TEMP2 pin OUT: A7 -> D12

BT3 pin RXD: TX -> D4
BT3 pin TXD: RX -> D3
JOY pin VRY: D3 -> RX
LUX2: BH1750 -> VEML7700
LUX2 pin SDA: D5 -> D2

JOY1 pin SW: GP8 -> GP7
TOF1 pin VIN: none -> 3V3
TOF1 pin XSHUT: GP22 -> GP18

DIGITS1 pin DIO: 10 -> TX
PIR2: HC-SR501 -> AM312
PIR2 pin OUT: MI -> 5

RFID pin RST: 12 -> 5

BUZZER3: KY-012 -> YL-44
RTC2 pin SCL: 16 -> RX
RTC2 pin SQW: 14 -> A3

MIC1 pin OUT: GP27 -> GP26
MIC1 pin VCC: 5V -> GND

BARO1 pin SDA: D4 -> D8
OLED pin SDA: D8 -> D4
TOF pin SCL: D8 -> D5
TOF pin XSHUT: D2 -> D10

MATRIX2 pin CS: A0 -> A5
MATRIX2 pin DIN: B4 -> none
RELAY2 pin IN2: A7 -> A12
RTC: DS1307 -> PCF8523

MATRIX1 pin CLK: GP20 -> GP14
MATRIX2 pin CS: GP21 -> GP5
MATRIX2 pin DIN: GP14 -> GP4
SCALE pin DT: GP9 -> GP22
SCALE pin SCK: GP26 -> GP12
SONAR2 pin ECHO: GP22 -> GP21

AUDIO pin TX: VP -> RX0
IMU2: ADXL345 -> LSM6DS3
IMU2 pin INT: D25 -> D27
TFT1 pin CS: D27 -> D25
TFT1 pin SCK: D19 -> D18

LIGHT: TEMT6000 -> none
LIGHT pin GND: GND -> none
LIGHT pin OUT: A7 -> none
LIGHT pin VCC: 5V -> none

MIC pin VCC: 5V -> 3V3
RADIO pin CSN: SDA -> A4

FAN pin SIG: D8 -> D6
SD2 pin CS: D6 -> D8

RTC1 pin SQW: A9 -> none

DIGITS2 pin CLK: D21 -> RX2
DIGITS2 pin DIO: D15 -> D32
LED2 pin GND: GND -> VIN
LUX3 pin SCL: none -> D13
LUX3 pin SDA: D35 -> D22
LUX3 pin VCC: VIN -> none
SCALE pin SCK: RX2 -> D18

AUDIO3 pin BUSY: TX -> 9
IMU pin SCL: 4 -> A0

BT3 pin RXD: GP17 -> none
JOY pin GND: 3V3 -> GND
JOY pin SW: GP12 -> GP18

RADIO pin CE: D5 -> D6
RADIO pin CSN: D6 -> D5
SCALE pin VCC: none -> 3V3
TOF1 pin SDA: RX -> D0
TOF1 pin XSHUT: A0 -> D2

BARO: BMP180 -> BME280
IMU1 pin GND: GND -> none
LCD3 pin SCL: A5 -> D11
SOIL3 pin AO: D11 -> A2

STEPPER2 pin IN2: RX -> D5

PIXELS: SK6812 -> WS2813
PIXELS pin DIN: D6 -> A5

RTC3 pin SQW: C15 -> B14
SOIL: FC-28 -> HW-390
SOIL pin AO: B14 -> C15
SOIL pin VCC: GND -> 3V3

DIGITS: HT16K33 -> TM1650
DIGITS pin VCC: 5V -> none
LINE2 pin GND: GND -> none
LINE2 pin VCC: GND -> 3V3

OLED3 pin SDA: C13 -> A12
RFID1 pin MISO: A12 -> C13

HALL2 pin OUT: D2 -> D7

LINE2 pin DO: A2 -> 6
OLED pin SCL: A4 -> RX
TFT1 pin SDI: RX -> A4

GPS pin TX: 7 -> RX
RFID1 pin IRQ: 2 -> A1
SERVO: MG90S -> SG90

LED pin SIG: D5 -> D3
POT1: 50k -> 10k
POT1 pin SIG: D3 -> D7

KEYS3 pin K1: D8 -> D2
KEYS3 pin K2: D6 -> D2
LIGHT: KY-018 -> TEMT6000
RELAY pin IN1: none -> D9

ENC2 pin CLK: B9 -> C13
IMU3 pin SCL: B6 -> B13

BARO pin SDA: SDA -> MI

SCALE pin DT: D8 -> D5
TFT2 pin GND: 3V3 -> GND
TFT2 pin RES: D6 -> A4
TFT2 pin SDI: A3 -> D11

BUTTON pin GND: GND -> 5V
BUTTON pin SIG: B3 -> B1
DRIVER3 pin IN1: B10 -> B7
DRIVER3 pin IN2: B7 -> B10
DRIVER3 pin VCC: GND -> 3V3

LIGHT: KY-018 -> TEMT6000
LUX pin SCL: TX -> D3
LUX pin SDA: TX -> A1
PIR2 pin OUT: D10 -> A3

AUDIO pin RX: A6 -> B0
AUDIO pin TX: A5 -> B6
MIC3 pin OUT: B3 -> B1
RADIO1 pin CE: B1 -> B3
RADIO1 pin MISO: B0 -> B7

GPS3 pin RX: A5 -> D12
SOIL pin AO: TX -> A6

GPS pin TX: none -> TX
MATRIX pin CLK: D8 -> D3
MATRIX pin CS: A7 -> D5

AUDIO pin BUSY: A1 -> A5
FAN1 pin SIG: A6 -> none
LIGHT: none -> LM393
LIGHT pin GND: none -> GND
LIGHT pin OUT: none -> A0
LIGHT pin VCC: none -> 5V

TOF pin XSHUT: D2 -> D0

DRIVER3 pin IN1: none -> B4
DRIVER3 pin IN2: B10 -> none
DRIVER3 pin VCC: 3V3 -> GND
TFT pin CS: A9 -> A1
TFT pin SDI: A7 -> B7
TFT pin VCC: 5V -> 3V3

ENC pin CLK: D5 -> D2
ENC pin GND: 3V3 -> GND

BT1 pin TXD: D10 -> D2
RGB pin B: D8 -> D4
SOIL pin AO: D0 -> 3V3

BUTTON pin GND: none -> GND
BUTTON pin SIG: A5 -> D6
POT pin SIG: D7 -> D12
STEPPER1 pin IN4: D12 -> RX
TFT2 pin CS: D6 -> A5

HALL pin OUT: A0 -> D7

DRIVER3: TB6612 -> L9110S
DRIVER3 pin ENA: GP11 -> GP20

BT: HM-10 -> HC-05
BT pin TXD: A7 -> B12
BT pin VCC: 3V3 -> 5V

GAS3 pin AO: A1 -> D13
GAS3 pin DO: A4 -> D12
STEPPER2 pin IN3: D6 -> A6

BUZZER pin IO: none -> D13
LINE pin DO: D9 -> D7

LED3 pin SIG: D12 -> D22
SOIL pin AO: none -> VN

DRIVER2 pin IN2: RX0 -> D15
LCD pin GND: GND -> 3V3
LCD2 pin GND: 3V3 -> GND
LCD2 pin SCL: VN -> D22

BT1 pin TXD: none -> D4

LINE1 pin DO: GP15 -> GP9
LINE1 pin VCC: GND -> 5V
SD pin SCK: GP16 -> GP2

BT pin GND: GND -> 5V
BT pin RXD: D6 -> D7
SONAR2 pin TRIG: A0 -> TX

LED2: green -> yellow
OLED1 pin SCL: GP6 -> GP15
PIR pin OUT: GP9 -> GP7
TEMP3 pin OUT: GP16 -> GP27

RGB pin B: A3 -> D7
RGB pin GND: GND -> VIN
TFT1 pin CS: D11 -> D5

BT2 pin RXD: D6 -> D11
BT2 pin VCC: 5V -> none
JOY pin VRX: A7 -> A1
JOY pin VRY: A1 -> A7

What the exercise asks =>
Respond with an exact reproduction of the lines running from the one that contains "POT pin SIG: D7 -> D12" through the end of the material.

Final answer =>
POT pin SIG: D7 -> D12
STEPPER1 pin IN4: D12 -> RX
TFT2 pin CS: D6 -> A5

HALL pin OUT: A0 -> D7

DRIVER3: TB6612 -> L9110S
DRIVER3 pin ENA: GP11 -> GP20

BT: HM-10 -> HC-05
BT pin TXD: A7 -> B12
BT pin VCC: 3V3 -> 5V

GAS3 pin AO: A1 -> D13
GAS3 pin DO: A4 -> D12
STEPPER2 pin IN3: D6 -> A6

BUZZER pin IO: none -> D13
LINE pin DO: D9 -> D7

LED3 pin SIG: D12 -> D22
SOIL pin AO: none -> VN

DRIVER2 pin IN2: RX0 -> D15
LCD pin GND: GND -> 3V3
LCD2 pin GND: 3V3 -> GND
LCD2 pin SCL: VN -> D22

BT1 pin TXD: none -> D4

LINE1 pin DO: GP15 -> GP9
LINE1 pin VCC: GND -> 5V
SD pin SCK: GP16 -> GP2

BT pin GND: GND -> 5V
BT pin RXD: D6 -> D7
SONAR2 pin TRIG: A0 -> TX

LED2: green -> yellow
OLED1 pin SCL: GP6 -> GP15
PIR pin OUT: GP9 -> GP7
TEMP3 pin OUT: GP16 -> GP27

RGB pin B: A3 -> D7
RGB pin GND: GND -> VIN
TFT1 pin CS: D11 -> D5

BT2 pin RXD: D6 -> D11
BT2 pin VCC: 5V -> none
JOY pin VRX: A7 -> A1
JOY pin VRY: A1 -> A7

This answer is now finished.